■ TASK
Among the entries below, which lines run from the line with "camera: 10 degrees right, 10 degrees up" through the line with "camera: 15 degrees right, 10 degrees up"? Retype those, both ends included, exactly and without pictures.

■ AVAILABLE DATA
========================================================================

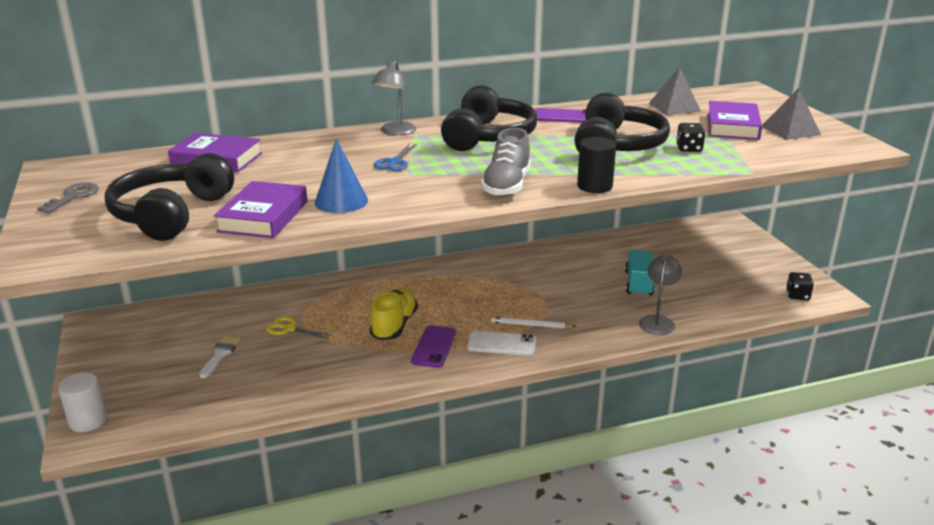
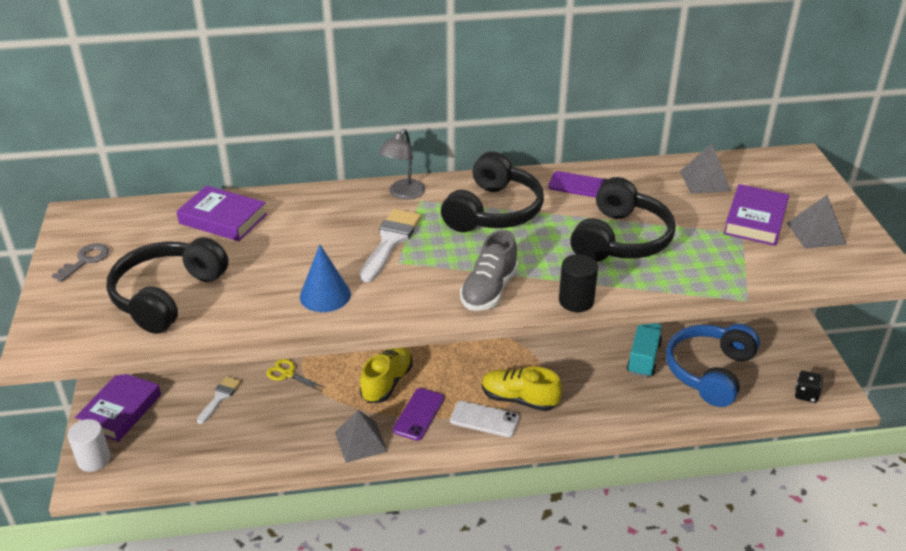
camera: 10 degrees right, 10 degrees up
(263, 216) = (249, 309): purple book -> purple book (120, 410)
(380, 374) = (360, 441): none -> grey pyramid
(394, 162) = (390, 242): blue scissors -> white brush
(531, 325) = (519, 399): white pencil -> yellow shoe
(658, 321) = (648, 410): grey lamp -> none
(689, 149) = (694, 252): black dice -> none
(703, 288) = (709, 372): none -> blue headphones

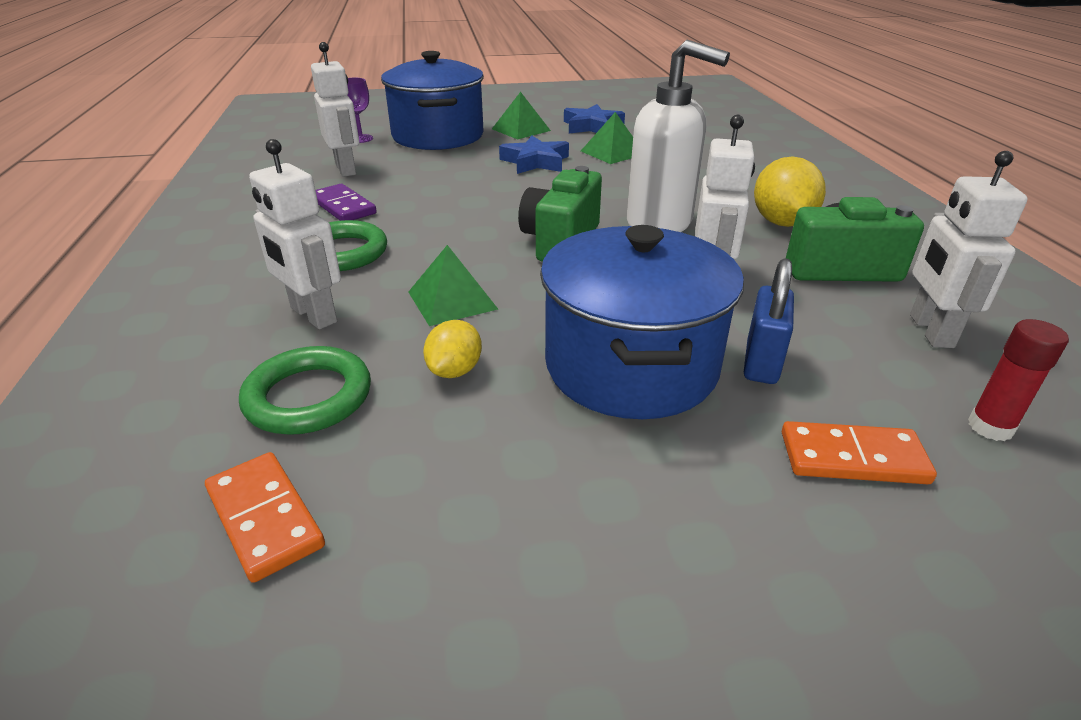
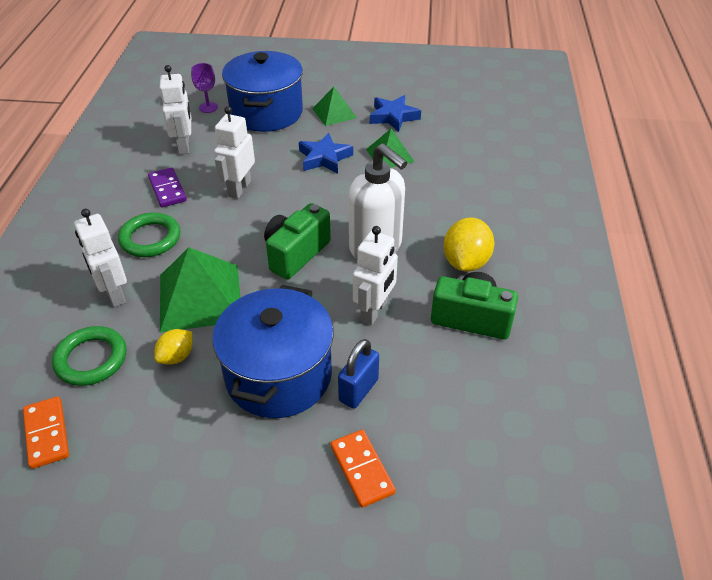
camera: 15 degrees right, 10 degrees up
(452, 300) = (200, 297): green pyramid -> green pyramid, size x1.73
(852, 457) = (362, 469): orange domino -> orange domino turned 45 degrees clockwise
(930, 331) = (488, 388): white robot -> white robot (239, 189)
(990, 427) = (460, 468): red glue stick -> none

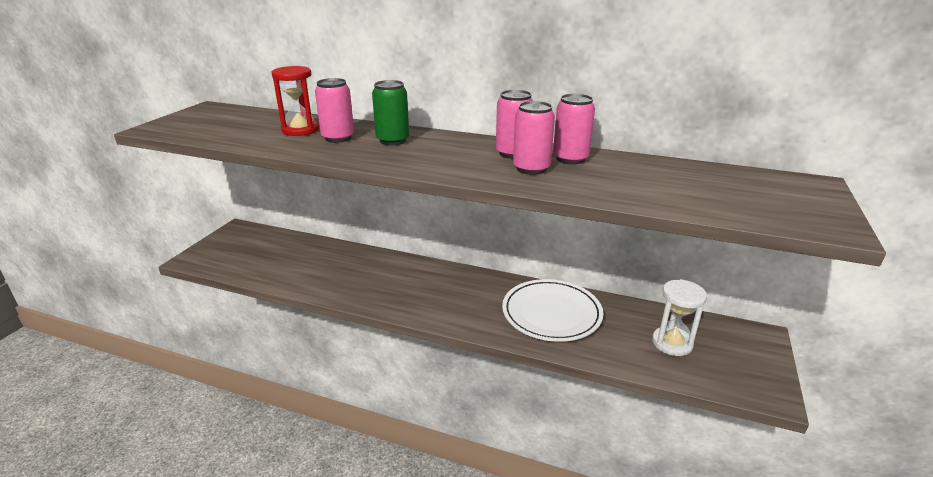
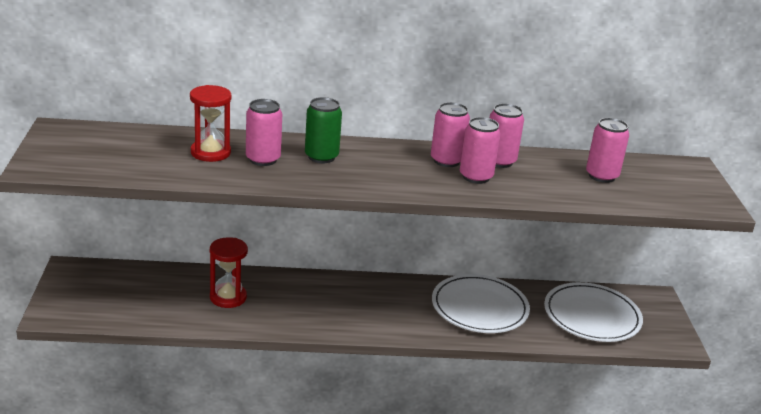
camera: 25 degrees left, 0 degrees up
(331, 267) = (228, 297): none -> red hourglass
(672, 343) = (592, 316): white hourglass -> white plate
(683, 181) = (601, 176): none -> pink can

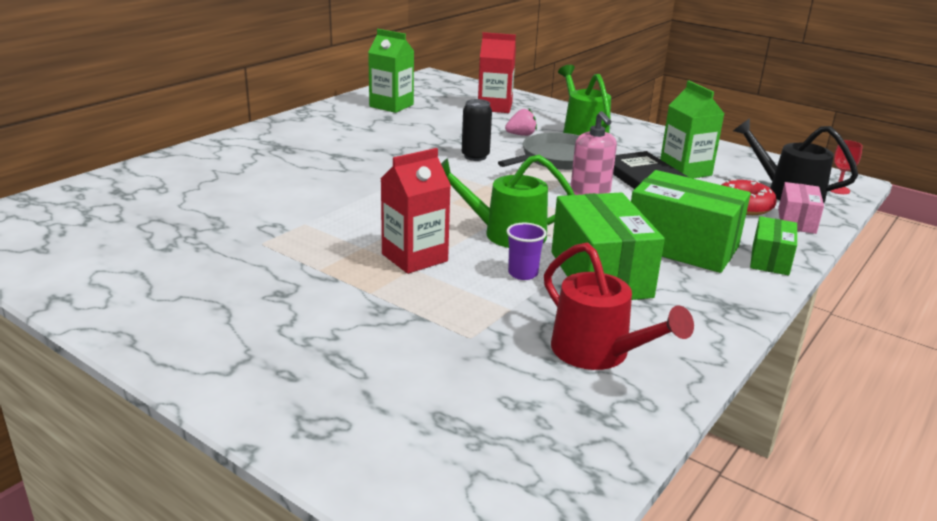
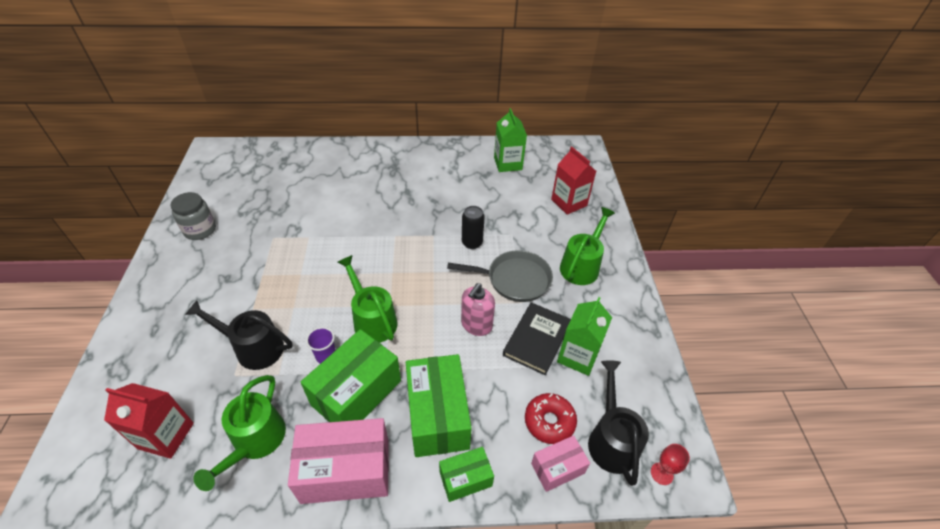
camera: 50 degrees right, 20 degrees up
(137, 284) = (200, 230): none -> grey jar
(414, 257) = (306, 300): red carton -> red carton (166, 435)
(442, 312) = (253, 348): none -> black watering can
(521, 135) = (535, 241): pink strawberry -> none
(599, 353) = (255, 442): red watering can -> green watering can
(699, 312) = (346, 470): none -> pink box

========================================================================

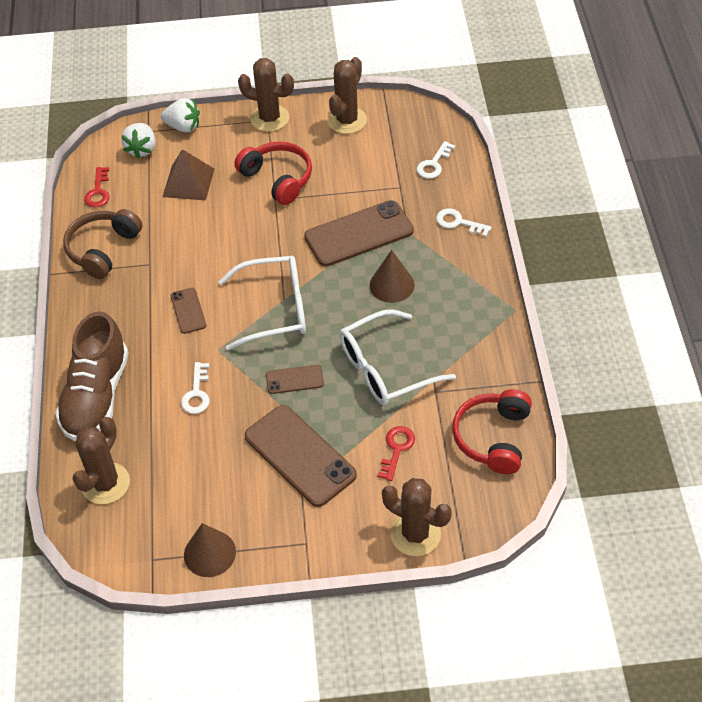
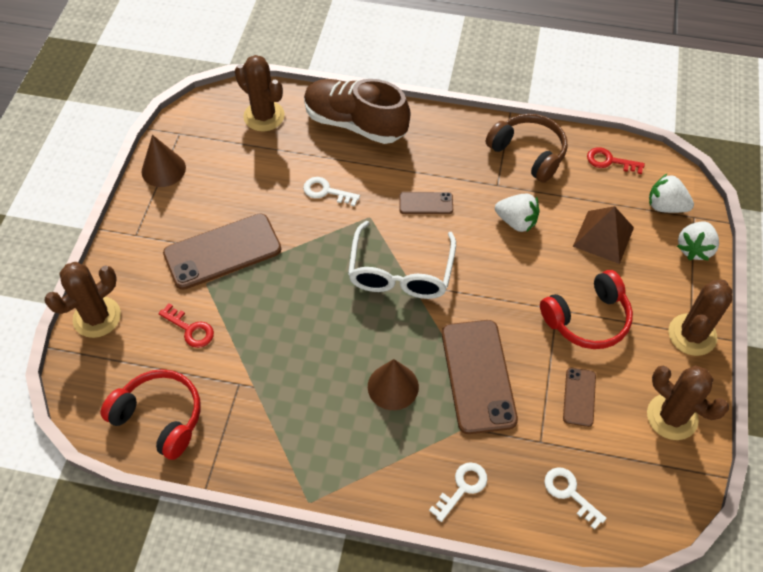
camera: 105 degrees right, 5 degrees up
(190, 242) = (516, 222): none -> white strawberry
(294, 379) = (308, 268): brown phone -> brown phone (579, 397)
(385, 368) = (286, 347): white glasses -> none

========================================================================

■ TASK RESULT
camera: 10 degrees right, 10 degrees up
(263, 216) = (249, 309): purple book -> purple book (120, 410)
(380, 374) = (360, 441): none -> grey pyramid
(394, 162) = (390, 242): blue scissors -> white brush
(531, 325) = (519, 399): white pencil -> yellow shoe
(658, 321) = (648, 410): grey lamp -> none
(689, 149) = (694, 252): black dice -> none
(703, 288) = (709, 372): none -> blue headphones

camera: 15 degrees right, 10 degrees up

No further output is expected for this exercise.